> **What is expected**: Transcribe the listing below in full, keeping every line exactly as it is.

> **Data for analysis**:
···

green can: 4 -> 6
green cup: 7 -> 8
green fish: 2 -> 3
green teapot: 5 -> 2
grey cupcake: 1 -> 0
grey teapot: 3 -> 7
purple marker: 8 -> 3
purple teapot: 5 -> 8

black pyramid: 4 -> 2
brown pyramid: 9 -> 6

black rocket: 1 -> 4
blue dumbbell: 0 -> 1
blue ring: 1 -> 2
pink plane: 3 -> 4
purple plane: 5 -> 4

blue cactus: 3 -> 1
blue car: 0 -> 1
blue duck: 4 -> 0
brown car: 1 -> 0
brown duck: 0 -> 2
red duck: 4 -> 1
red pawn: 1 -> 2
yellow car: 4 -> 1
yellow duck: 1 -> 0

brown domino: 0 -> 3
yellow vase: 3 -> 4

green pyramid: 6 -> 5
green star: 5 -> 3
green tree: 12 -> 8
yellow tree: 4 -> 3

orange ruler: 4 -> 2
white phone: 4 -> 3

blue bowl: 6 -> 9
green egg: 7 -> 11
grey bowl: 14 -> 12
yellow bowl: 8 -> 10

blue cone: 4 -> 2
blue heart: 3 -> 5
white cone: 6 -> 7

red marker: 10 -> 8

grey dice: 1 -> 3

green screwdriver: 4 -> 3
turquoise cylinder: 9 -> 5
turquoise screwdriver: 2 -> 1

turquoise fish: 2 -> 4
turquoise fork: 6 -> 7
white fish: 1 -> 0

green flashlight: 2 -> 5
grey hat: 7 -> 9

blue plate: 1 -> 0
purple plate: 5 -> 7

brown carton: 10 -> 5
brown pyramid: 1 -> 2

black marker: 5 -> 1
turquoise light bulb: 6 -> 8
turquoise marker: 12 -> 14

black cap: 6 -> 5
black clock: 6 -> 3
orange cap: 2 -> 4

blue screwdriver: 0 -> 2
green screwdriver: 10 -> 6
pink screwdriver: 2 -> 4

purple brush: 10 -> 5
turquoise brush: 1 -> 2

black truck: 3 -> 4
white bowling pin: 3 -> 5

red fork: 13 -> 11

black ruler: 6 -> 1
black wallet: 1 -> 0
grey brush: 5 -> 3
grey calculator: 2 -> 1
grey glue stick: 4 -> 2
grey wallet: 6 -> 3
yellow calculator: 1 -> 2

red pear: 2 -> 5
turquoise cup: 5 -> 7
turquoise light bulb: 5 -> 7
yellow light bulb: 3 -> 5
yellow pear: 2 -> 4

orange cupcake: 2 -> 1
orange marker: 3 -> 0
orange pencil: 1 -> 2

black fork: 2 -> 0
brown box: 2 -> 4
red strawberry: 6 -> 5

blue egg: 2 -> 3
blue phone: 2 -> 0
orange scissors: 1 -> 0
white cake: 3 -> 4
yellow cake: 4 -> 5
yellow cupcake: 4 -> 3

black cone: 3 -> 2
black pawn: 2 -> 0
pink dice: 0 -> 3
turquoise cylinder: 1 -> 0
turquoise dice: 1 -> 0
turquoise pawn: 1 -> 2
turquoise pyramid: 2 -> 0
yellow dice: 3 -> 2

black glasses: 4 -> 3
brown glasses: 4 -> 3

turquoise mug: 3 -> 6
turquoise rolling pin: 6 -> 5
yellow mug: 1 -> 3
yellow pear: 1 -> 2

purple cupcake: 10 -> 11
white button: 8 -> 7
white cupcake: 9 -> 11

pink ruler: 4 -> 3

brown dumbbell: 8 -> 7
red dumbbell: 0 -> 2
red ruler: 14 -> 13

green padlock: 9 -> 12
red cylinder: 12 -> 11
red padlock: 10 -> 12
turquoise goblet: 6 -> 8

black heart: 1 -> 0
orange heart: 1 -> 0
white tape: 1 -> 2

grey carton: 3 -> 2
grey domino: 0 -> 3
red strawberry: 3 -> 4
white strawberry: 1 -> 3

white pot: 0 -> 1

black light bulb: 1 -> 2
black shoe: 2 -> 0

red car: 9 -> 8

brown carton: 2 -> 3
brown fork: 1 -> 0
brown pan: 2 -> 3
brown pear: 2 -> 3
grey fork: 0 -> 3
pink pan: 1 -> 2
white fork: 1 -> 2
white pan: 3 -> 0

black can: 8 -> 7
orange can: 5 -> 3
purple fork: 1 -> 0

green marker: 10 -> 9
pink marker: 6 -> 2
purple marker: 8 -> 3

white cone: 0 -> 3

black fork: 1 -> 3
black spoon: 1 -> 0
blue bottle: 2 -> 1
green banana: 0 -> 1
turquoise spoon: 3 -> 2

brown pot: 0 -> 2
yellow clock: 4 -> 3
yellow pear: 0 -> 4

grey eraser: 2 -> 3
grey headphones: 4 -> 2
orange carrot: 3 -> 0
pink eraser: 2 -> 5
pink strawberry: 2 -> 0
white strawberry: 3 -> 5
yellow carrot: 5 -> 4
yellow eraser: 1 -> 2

···

> **Answer area**:
green can: 4 -> 6
green cup: 7 -> 8
green fish: 2 -> 3
green teapot: 5 -> 2
grey cupcake: 1 -> 0
grey teapot: 3 -> 7
purple marker: 8 -> 3
purple teapot: 5 -> 8

black pyramid: 4 -> 2
brown pyramid: 9 -> 6

black rocket: 1 -> 4
blue dumbbell: 0 -> 1
blue ring: 1 -> 2
pink plane: 3 -> 4
purple plane: 5 -> 4

blue cactus: 3 -> 1
blue car: 0 -> 1
blue duck: 4 -> 0
brown car: 1 -> 0
brown duck: 0 -> 2
red duck: 4 -> 1
red pawn: 1 -> 2
yellow car: 4 -> 1
yellow duck: 1 -> 0

brown domino: 0 -> 3
yellow vase: 3 -> 4

green pyramid: 6 -> 5
green star: 5 -> 3
green tree: 12 -> 8
yellow tree: 4 -> 3

orange ruler: 4 -> 2
white phone: 4 -> 3

blue bowl: 6 -> 9
green egg: 7 -> 11
grey bowl: 14 -> 12
yellow bowl: 8 -> 10

blue cone: 4 -> 2
blue heart: 3 -> 5
white cone: 6 -> 7

red marker: 10 -> 8

grey dice: 1 -> 3

green screwdriver: 4 -> 3
turquoise cylinder: 9 -> 5
turquoise screwdriver: 2 -> 1

turquoise fish: 2 -> 4
turquoise fork: 6 -> 7
white fish: 1 -> 0

green flashlight: 2 -> 5
grey hat: 7 -> 9

blue plate: 1 -> 0
purple plate: 5 -> 7

brown carton: 10 -> 5
brown pyramid: 1 -> 2

black marker: 5 -> 1
turquoise light bulb: 6 -> 8
turquoise marker: 12 -> 14

black cap: 6 -> 5
black clock: 6 -> 3
orange cap: 2 -> 4

blue screwdriver: 0 -> 2
green screwdriver: 10 -> 6
pink screwdriver: 2 -> 4

purple brush: 10 -> 5
turquoise brush: 1 -> 2

black truck: 3 -> 4
white bowling pin: 3 -> 5

red fork: 13 -> 11

black ruler: 6 -> 1
black wallet: 1 -> 0
grey brush: 5 -> 3
grey calculator: 2 -> 1
grey glue stick: 4 -> 2
grey wallet: 6 -> 3
yellow calculator: 1 -> 2

red pear: 2 -> 5
turquoise cup: 5 -> 7
turquoise light bulb: 5 -> 7
yellow light bulb: 3 -> 5
yellow pear: 2 -> 4

orange cupcake: 2 -> 1
orange marker: 3 -> 0
orange pencil: 1 -> 2

black fork: 2 -> 0
brown box: 2 -> 4
red strawberry: 6 -> 5

blue egg: 2 -> 3
blue phone: 2 -> 0
orange scissors: 1 -> 0
white cake: 3 -> 4
yellow cake: 4 -> 5
yellow cupcake: 4 -> 3

black cone: 3 -> 2
black pawn: 2 -> 0
pink dice: 0 -> 3
turquoise cylinder: 1 -> 0
turquoise dice: 1 -> 0
turquoise pawn: 1 -> 2
turquoise pyramid: 2 -> 0
yellow dice: 3 -> 2

black glasses: 4 -> 3
brown glasses: 4 -> 3

turquoise mug: 3 -> 6
turquoise rolling pin: 6 -> 5
yellow mug: 1 -> 3
yellow pear: 1 -> 2

purple cupcake: 10 -> 11
white button: 8 -> 7
white cupcake: 9 -> 11

pink ruler: 4 -> 3

brown dumbbell: 8 -> 7
red dumbbell: 0 -> 2
red ruler: 14 -> 13

green padlock: 9 -> 12
red cylinder: 12 -> 11
red padlock: 10 -> 12
turquoise goblet: 6 -> 8

black heart: 1 -> 0
orange heart: 1 -> 0
white tape: 1 -> 2

grey carton: 3 -> 2
grey domino: 0 -> 3
red strawberry: 3 -> 4
white strawberry: 1 -> 3

white pot: 0 -> 1

black light bulb: 1 -> 2
black shoe: 2 -> 0

red car: 9 -> 8

brown carton: 2 -> 3
brown fork: 1 -> 0
brown pan: 2 -> 3
brown pear: 2 -> 3
grey fork: 0 -> 3
pink pan: 1 -> 2
white fork: 1 -> 2
white pan: 3 -> 0

black can: 8 -> 7
orange can: 5 -> 3
purple fork: 1 -> 0

green marker: 10 -> 9
pink marker: 6 -> 2
purple marker: 8 -> 3

white cone: 0 -> 3

black fork: 1 -> 3
black spoon: 1 -> 0
blue bottle: 2 -> 1
green banana: 0 -> 1
turquoise spoon: 3 -> 2

brown pot: 0 -> 2
yellow clock: 4 -> 3
yellow pear: 0 -> 4

grey eraser: 2 -> 3
grey headphones: 4 -> 2
orange carrot: 3 -> 0
pink eraser: 2 -> 5
pink strawberry: 2 -> 0
white strawberry: 3 -> 5
yellow carrot: 5 -> 4
yellow eraser: 1 -> 2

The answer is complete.